• **WHAT TO DO**
From the data that follows, print exactly the lines starting at the one containing "camera: 170 degrees right, 15 degrees up" and ending at the one containing "(898, 267) = (190, 213): green"; include both of them and nothing more.

• **PROVIDED RECORDS**
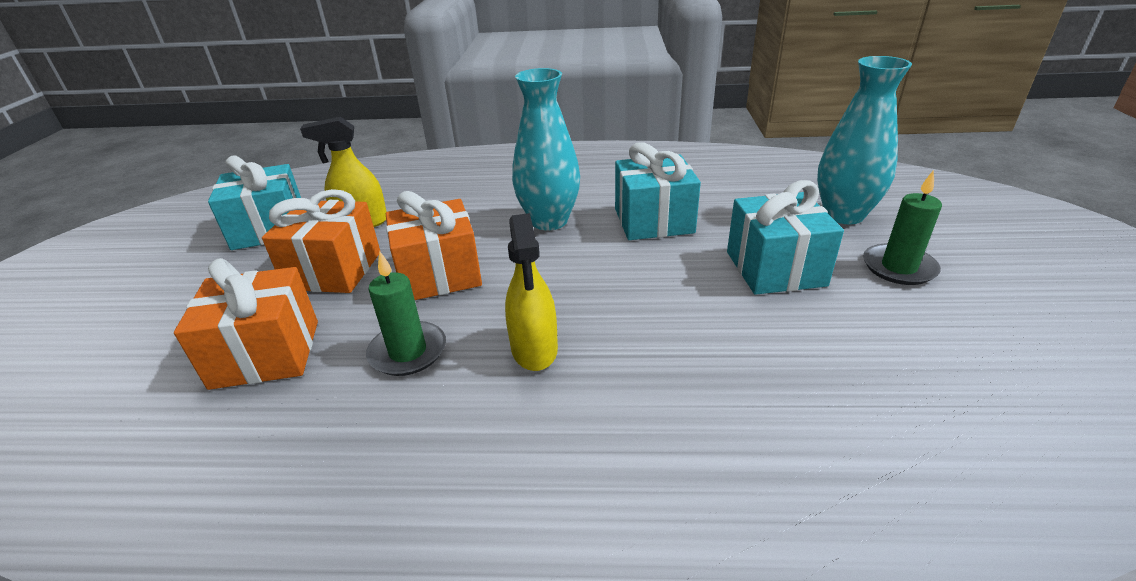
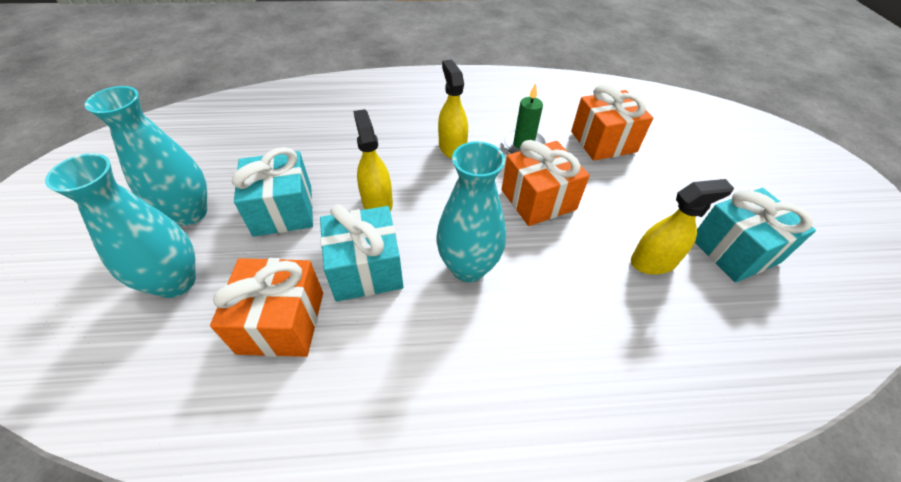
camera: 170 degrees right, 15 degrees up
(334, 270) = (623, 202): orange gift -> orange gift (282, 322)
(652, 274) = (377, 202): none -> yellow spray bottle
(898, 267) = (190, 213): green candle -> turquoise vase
...
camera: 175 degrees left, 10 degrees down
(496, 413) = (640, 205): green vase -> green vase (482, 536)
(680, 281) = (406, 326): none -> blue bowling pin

• **SOLUTION FOR THIS TASK**
camera: 170 degrees right, 15 degrees up
(334, 270) = (623, 202): orange gift -> orange gift (282, 322)
(652, 274) = (377, 202): none -> yellow spray bottle
(898, 267) = (190, 213): green candle -> turquoise vase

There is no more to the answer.